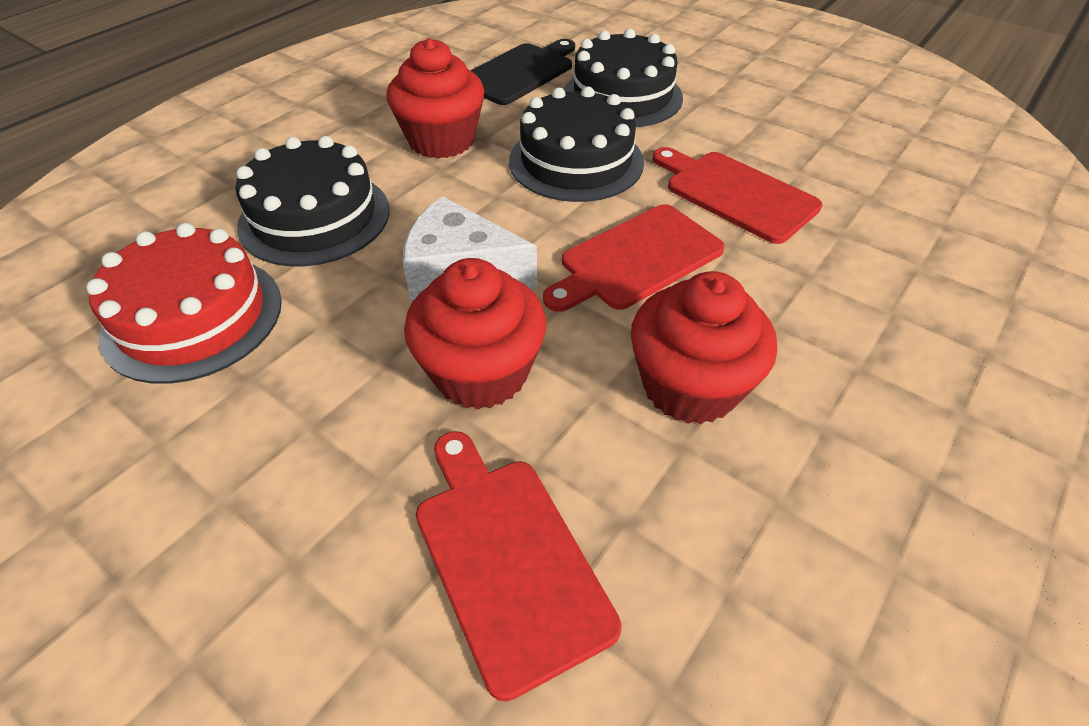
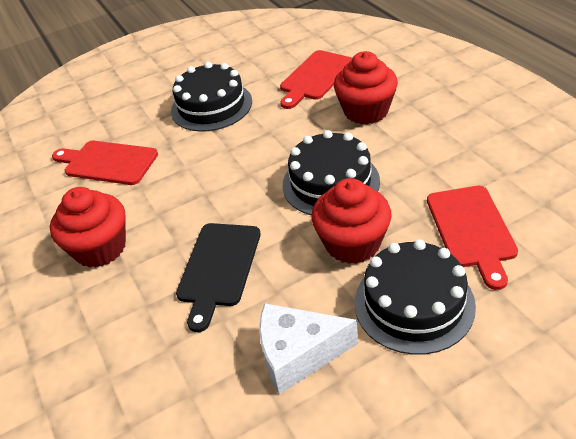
red cake: 1 -> 0

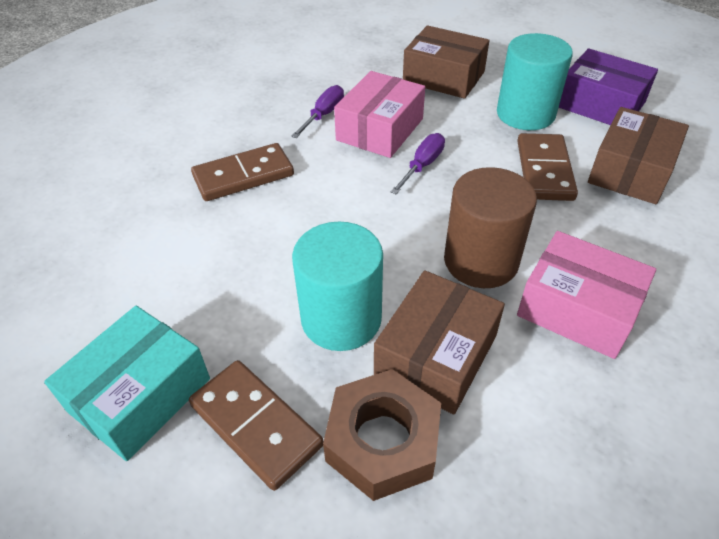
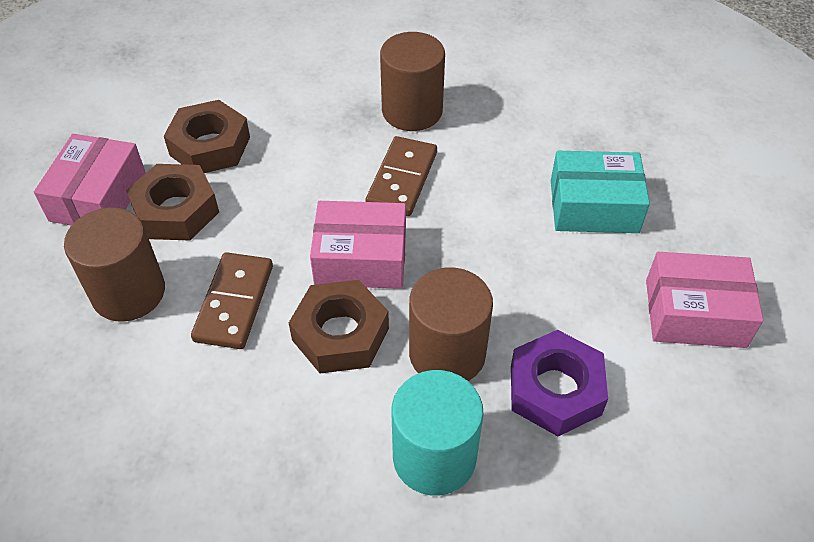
brown box: 3 -> 0
brown cylinder: 1 -> 3
brown domino: 3 -> 2
brown nut: 1 -> 3
pink box: 2 -> 3
purple box: 1 -> 0
purple nut: 0 -> 1
purple screwdriver: 2 -> 0
turquoise cylinder: 2 -> 1

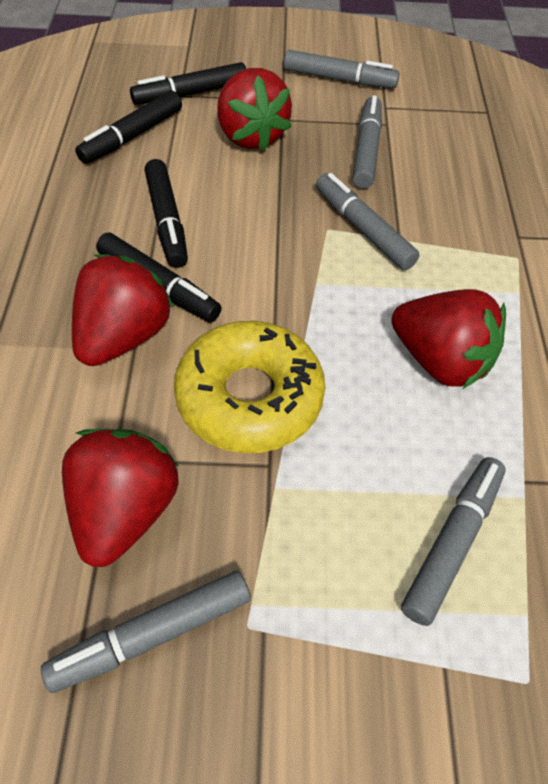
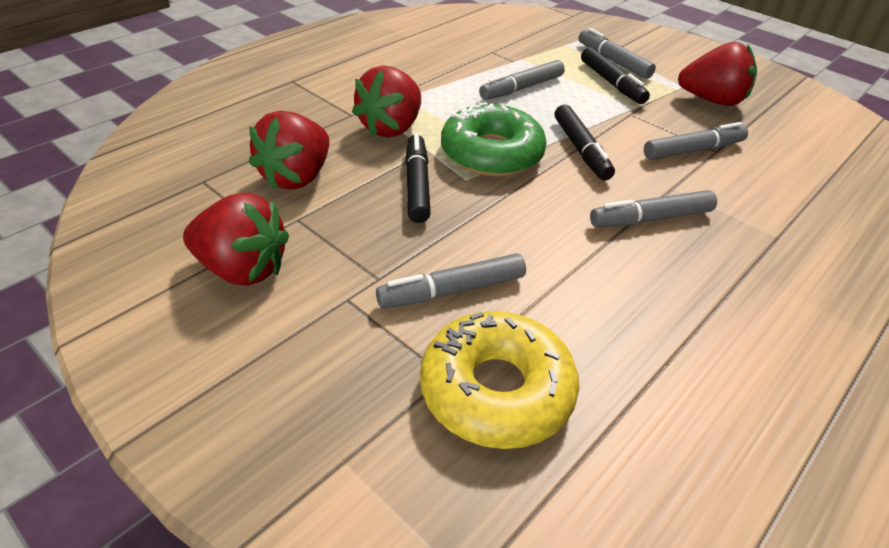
black marker: 4 -> 3
green donut: 0 -> 1

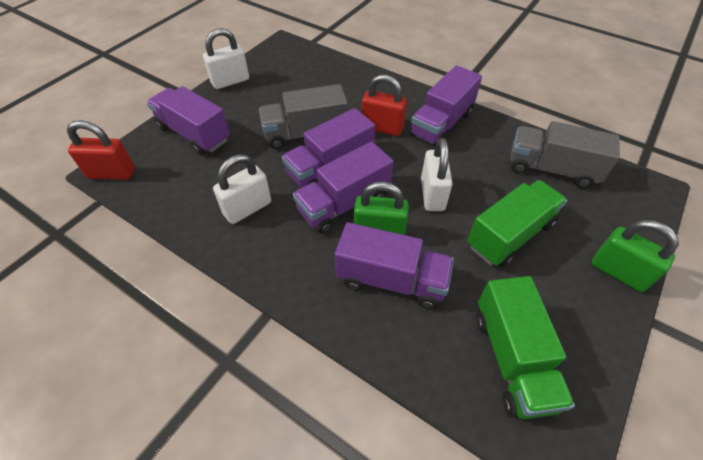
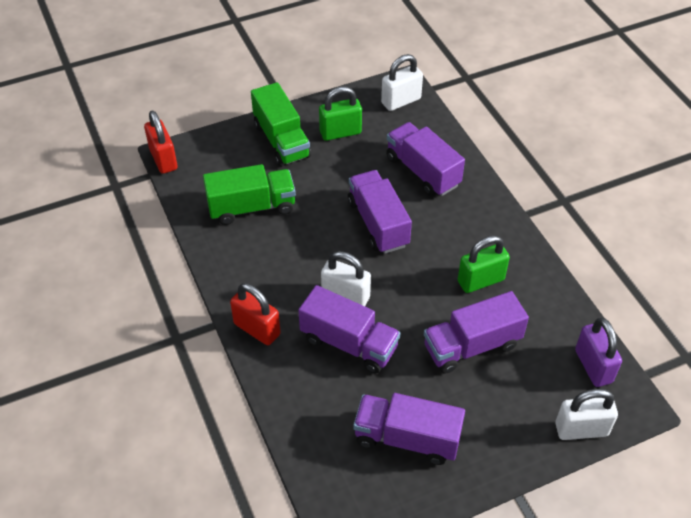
grey truck: 2 -> 0
purple padlock: 0 -> 1

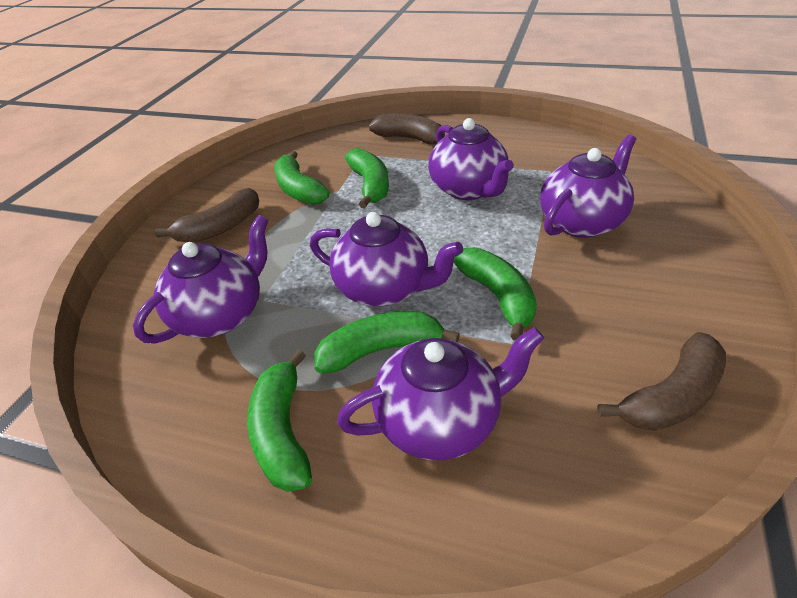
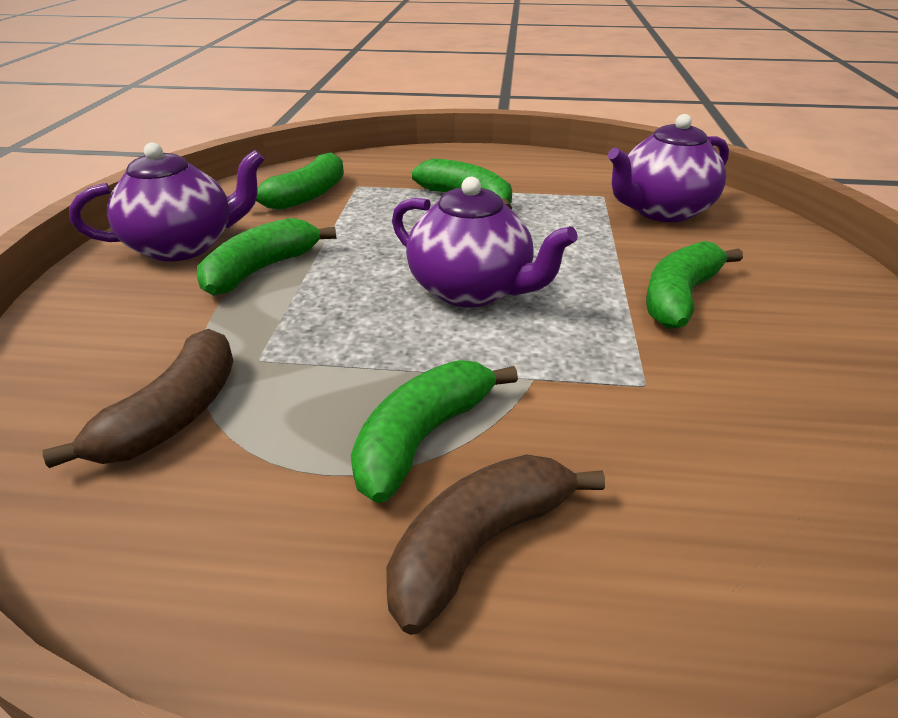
brown banana: 3 -> 2
purple teapot: 5 -> 3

EXERCISE DIRECTIONS> When a line contains the string "cylinder", copy it from the records.

OUTPUT>
brown cylinder: 1 -> 3
turquoise cylinder: 2 -> 1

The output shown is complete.